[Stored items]
┌──

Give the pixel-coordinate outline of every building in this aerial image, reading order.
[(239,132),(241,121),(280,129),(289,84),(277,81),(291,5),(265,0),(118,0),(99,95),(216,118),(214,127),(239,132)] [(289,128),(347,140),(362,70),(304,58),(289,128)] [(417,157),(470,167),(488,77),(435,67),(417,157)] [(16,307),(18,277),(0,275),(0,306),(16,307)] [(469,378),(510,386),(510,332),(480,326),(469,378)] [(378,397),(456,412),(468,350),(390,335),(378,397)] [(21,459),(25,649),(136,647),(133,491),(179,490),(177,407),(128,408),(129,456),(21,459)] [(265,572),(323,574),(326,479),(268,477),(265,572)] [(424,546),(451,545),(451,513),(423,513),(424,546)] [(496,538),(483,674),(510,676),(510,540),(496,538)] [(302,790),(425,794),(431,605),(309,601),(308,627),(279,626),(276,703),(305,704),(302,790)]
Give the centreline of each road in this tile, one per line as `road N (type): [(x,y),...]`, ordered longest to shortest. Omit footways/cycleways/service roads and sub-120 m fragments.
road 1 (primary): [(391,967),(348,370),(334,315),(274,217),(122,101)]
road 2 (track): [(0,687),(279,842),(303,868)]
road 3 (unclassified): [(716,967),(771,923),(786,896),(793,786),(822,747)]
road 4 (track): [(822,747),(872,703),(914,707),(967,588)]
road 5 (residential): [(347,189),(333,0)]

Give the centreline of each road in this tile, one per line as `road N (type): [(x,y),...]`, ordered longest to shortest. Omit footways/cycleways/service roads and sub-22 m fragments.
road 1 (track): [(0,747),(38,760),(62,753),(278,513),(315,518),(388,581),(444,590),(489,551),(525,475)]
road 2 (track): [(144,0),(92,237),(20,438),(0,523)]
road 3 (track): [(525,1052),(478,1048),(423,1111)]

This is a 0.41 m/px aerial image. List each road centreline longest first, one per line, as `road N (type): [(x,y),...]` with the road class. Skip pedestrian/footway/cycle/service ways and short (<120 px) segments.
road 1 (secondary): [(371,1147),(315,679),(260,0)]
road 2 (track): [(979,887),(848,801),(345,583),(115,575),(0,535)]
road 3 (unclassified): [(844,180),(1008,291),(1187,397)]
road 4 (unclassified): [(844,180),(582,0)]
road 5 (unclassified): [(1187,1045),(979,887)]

└──

## Task brief
Write the entries above out again. Match them exactly.

## Exercise response
Give the pixel-coordinate outline of every building in this aerial image, reading order.
[(239,132),(241,121),(280,129),(289,84),(277,81),(291,5),(265,0),(118,0),(99,95),(216,118),(214,127),(239,132)] [(289,128),(347,140),(362,70),(304,58),(289,128)] [(417,157),(470,167),(488,77),(435,67),(417,157)] [(16,307),(18,277),(0,275),(0,306),(16,307)] [(469,378),(510,386),(510,332),(480,326),(469,378)] [(378,397),(456,412),(468,350),(390,335),(378,397)] [(21,459),(25,649),(136,647),(133,491),(179,490),(177,407),(128,408),(129,456),(21,459)] [(265,572),(323,574),(326,479),(268,477),(265,572)] [(424,546),(451,545),(451,513),(423,513),(424,546)] [(496,538),(483,674),(510,676),(510,540),(496,538)] [(302,790),(425,794),(431,605),(309,601),(308,627),(279,626),(276,703),(305,704),(302,790)]
Give the centreline of each road in this tile, one per line as `road N (type): [(x,y),...]`, ordered longest to shortest. Omit footways/cycleways/service roads and sub-120 m fragments.
road 1 (primary): [(391,967),(348,370),(334,315),(274,217),(122,101)]
road 2 (track): [(0,687),(279,842),(303,868)]
road 3 (unclassified): [(716,967),(771,923),(786,896),(793,786),(822,747)]
road 4 (track): [(822,747),(872,703),(914,707),(967,588)]
road 5 (residential): [(347,189),(333,0)]

Give the centreline of each road in this tile, one per line as `road N (type): [(x,y),...]`, ordered longest to shortest. Omit footways/cycleways/service roads and sub-22 m fragments.
road 1 (track): [(0,747),(38,760),(62,753),(278,513),(315,518),(388,581),(444,590),(489,551),(525,475)]
road 2 (track): [(144,0),(92,237),(20,438),(0,523)]
road 3 (track): [(525,1052),(478,1048),(423,1111)]

This is a 0.41 m/px aerial image. List each road centreline longest first, one per line, as `road N (type): [(x,y),...]` with the road class. Skip pedestrian/footway/cycle/service ways and short (<120 px) segments.
road 1 (secondary): [(371,1147),(315,679),(260,0)]
road 2 (track): [(979,887),(848,801),(345,583),(115,575),(0,535)]
road 3 (unclassified): [(844,180),(1008,291),(1187,397)]
road 4 (unclassified): [(844,180),(582,0)]
road 5 (unclassified): [(1187,1045),(979,887)]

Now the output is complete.